## INSTRUCTIONS FOR THE TASK
The answer must consist solely of the lines from the opening line of the entries through the line with "The yellow nunitil", transcribed exactly and without any pictures.

## SOURCE MATERIAL
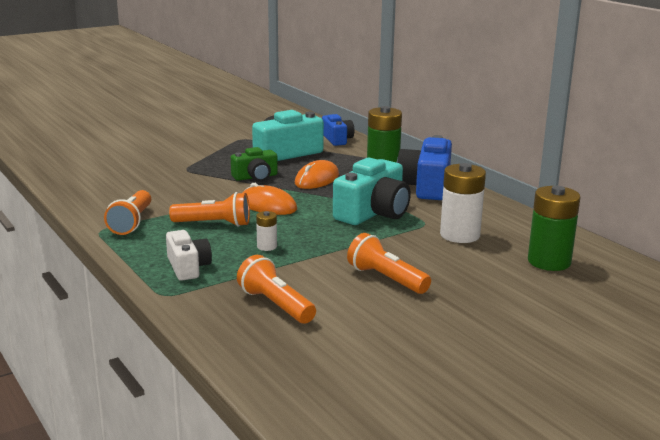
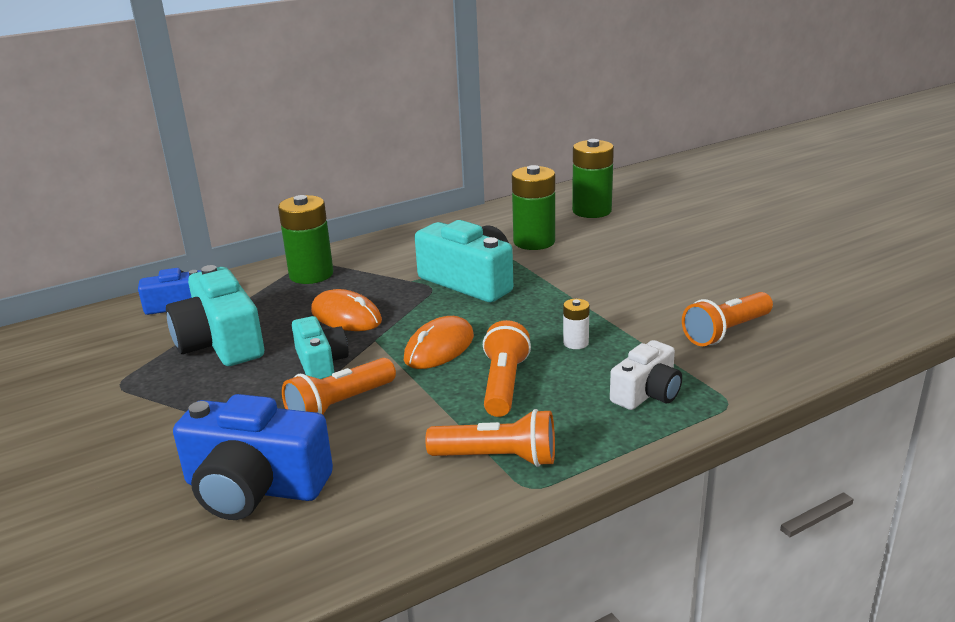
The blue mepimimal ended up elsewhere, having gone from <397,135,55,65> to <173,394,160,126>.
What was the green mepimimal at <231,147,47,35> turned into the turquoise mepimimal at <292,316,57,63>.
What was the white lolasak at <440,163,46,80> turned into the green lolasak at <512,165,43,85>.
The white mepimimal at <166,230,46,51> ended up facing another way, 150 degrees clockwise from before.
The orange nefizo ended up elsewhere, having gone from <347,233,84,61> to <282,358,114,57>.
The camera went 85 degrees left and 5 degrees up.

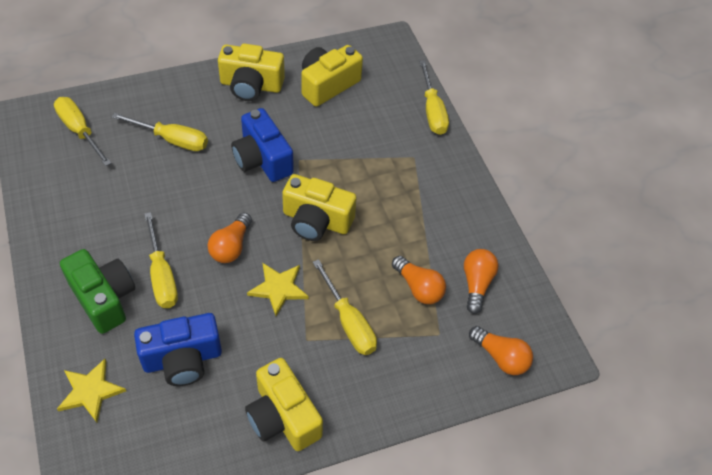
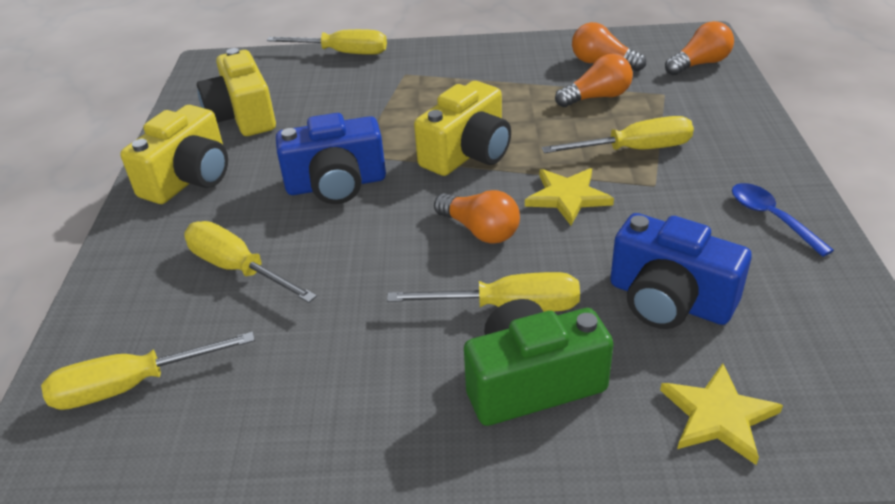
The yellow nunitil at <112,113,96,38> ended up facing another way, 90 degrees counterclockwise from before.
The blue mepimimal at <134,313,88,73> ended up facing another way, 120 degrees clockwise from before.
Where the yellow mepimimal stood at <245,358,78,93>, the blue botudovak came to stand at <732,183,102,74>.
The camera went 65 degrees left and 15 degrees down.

## REPLY TO THE TASK
The blue mepimimal ended up elsewhere, having gone from <397,135,55,65> to <173,394,160,126>.
What was the green mepimimal at <231,147,47,35> turned into the turquoise mepimimal at <292,316,57,63>.
What was the white lolasak at <440,163,46,80> turned into the green lolasak at <512,165,43,85>.
The white mepimimal at <166,230,46,51> ended up facing another way, 150 degrees clockwise from before.
The orange nefizo ended up elsewhere, having gone from <347,233,84,61> to <282,358,114,57>.
The camera went 85 degrees left and 5 degrees up.

The yellow nunitil at <112,113,96,38> ended up facing another way, 90 degrees counterclockwise from before.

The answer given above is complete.